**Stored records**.
+++++
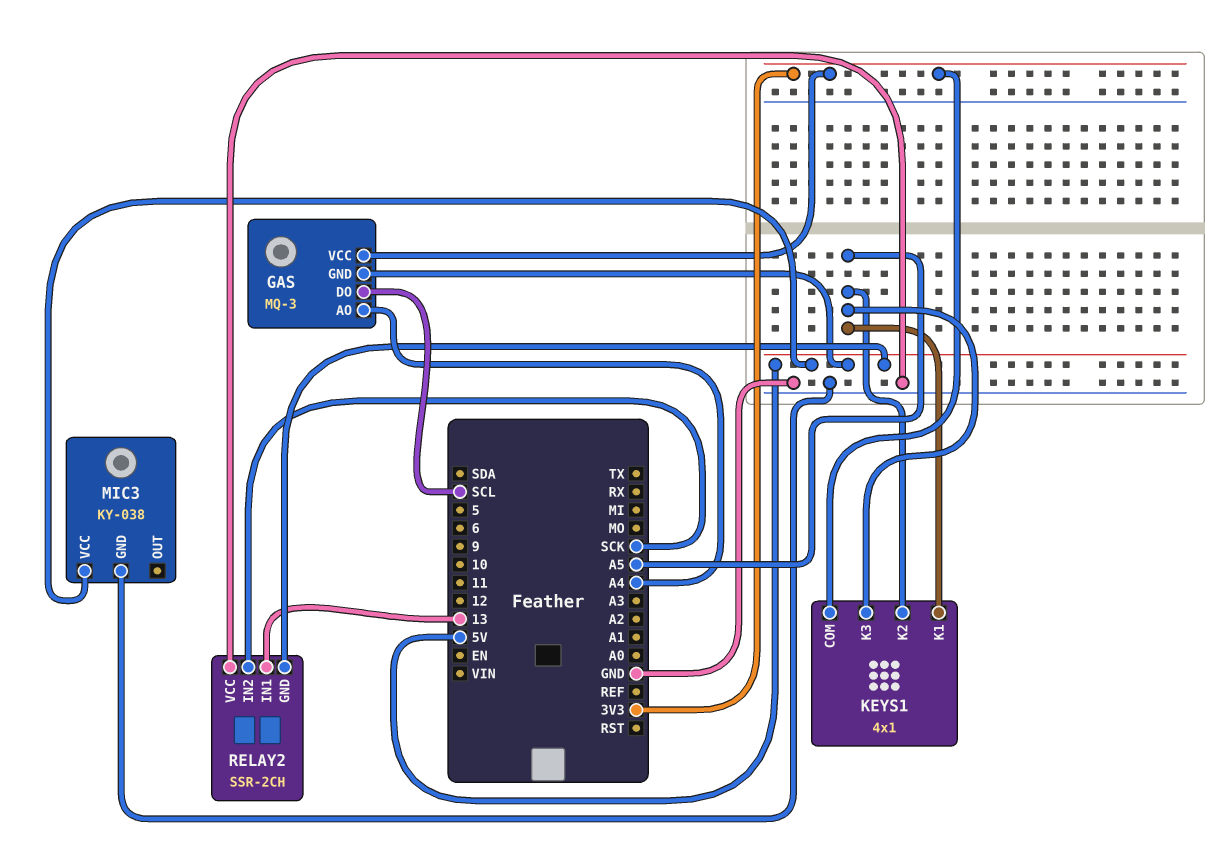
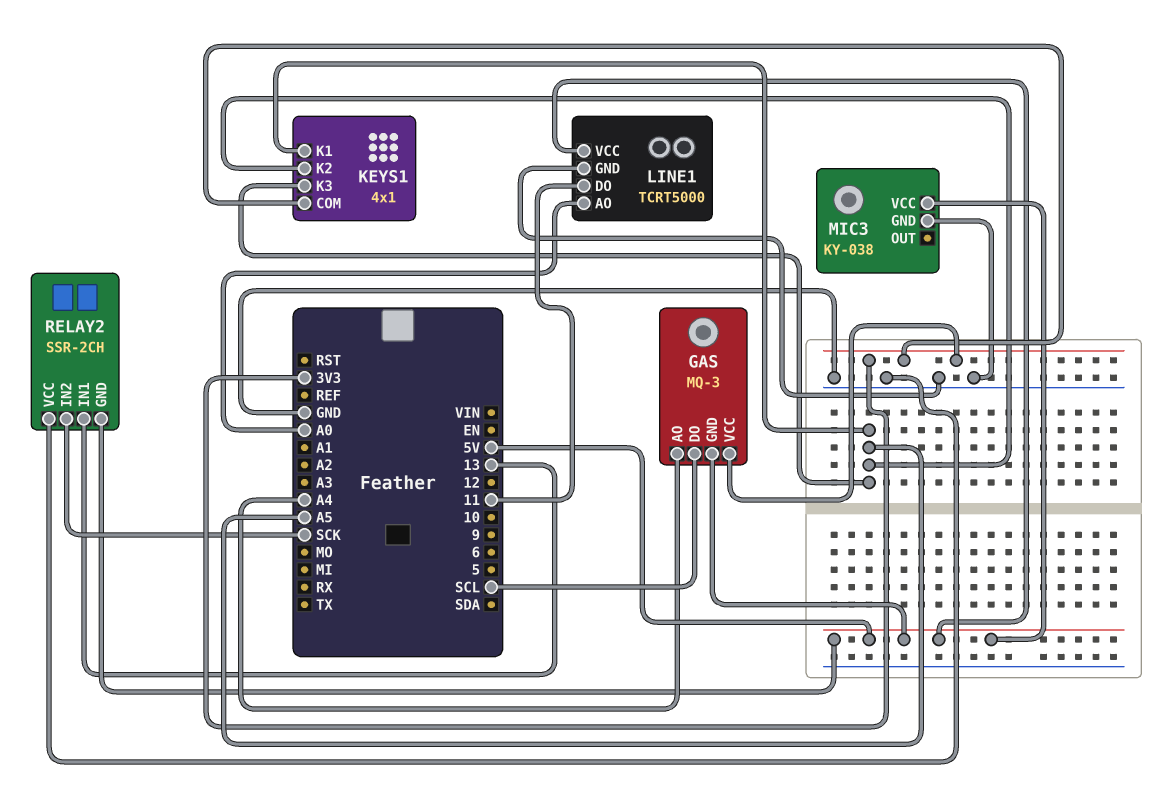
LINE1: none -> TCRT5000
LINE1 pin AO: none -> A0
LINE1 pin DO: none -> 11
LINE1 pin GND: none -> GND
LINE1 pin VCC: none -> 5V

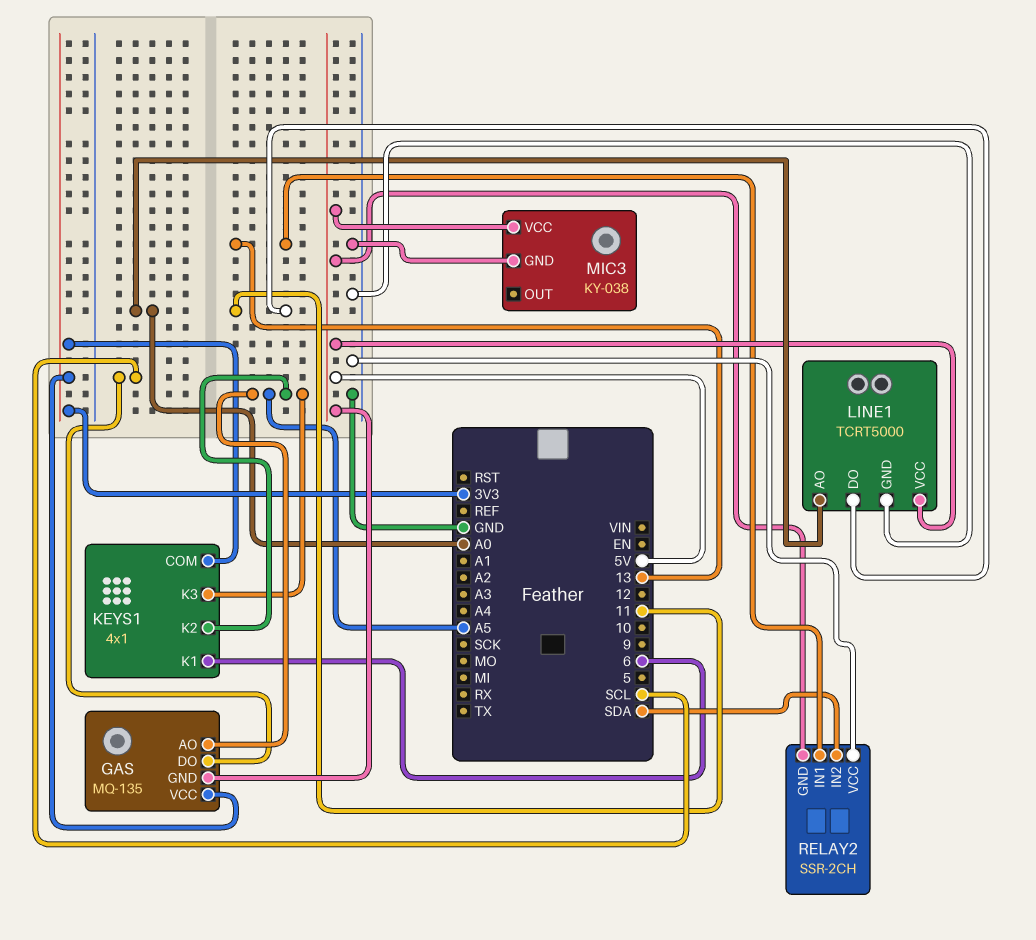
GAS: MQ-3 -> MQ-135
GAS pin AO: A4 -> A5
KEYS1 pin K1: A5 -> 6
RELAY2 pin IN2: SCK -> SDA

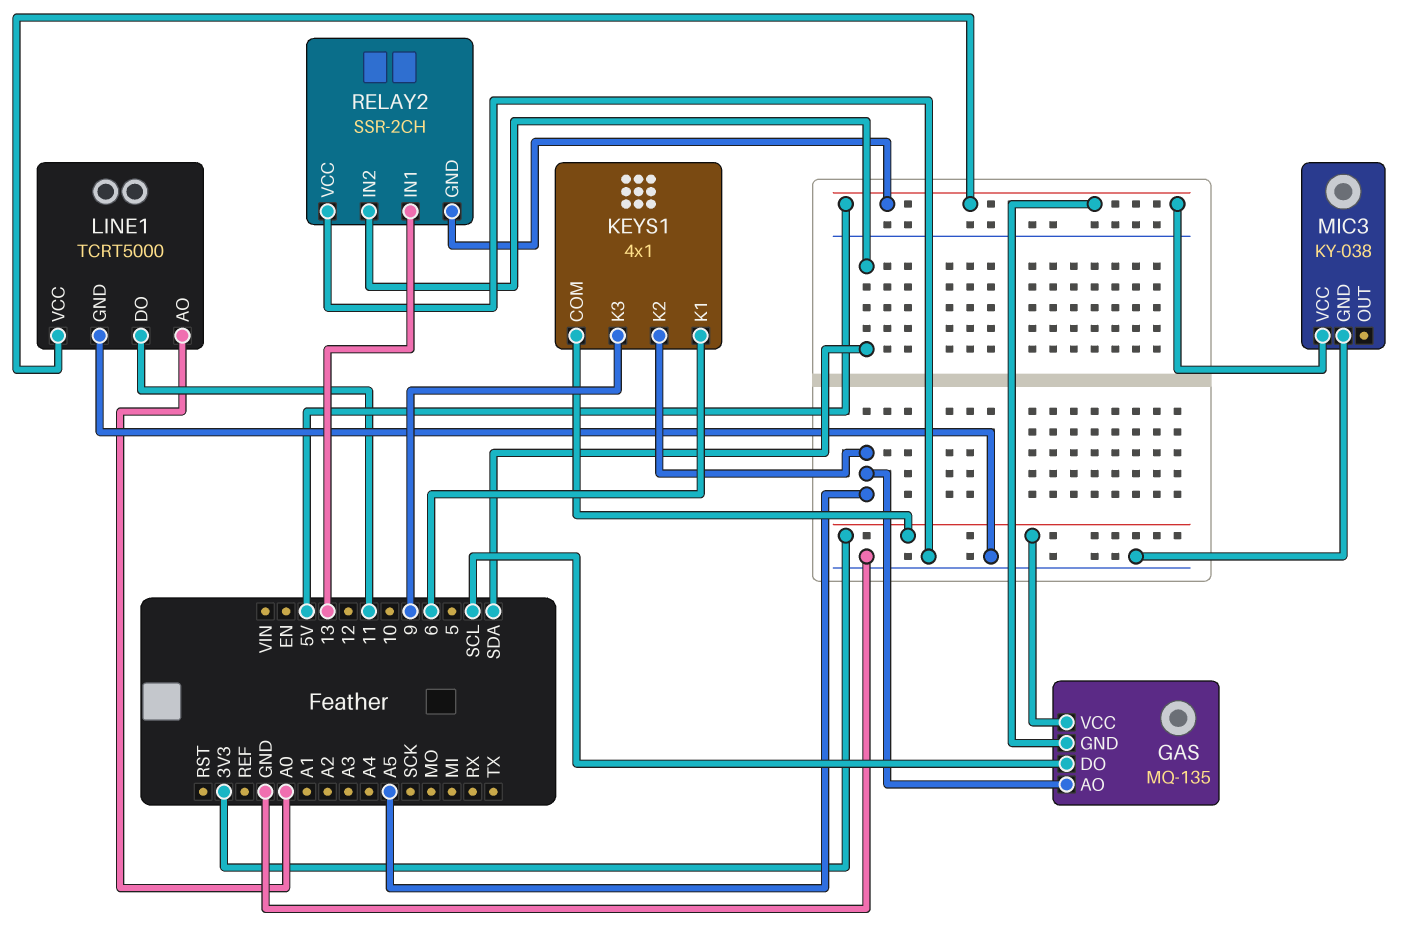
KEYS1 pin K3: A5 -> 9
+++++
**Your instructions**.
Return every line above where "none" appears.

**Exercise solution**.
LINE1: none -> TCRT5000
LINE1 pin AO: none -> A0
LINE1 pin DO: none -> 11
LINE1 pin GND: none -> GND
LINE1 pin VCC: none -> 5V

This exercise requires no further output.